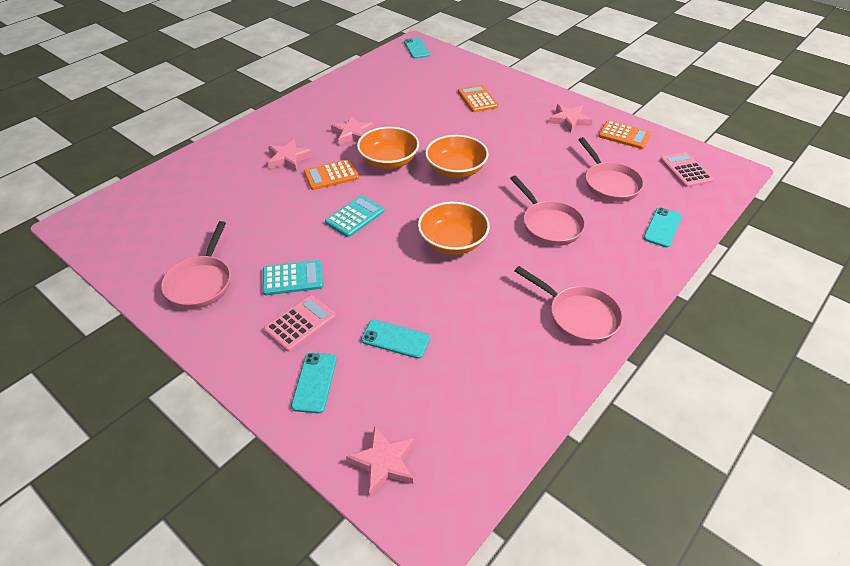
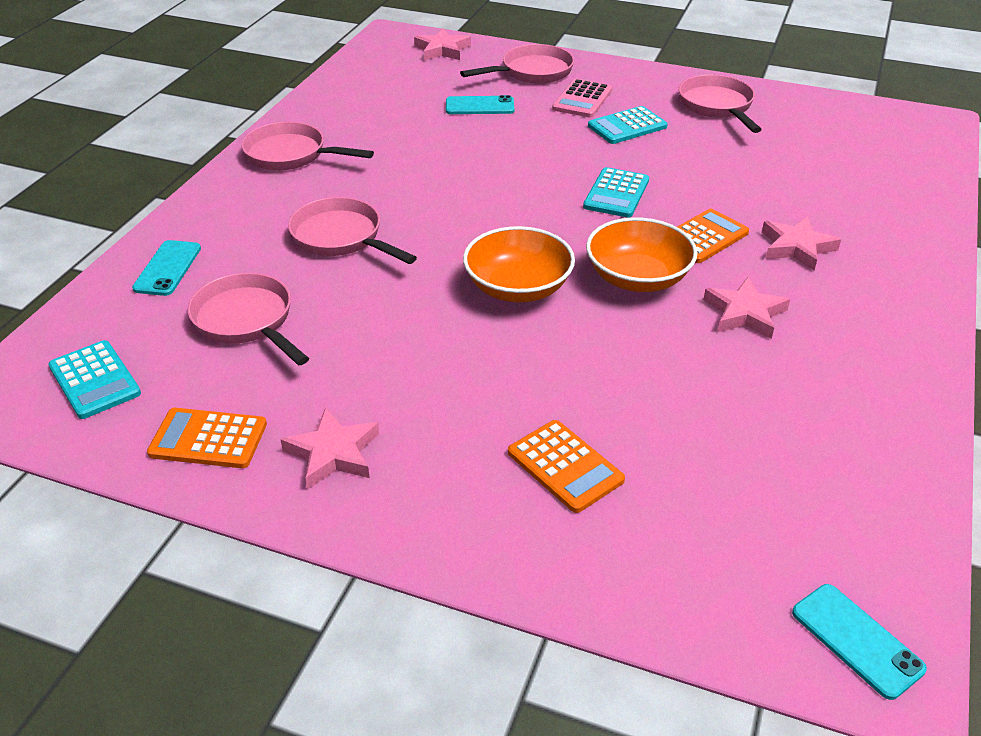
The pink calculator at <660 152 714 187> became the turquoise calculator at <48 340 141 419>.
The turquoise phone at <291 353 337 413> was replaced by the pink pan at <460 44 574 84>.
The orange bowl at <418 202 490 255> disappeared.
= = =
▶ **PROBLEM TO WORK ON**
From the material above, gather all lines that include the string "pink" and copy them.

▶ **FINAL ANSWER**
The pink calculator at <660 152 714 187> became the turquoise calculator at <48 340 141 419>.
The turquoise phone at <291 353 337 413> was replaced by the pink pan at <460 44 574 84>.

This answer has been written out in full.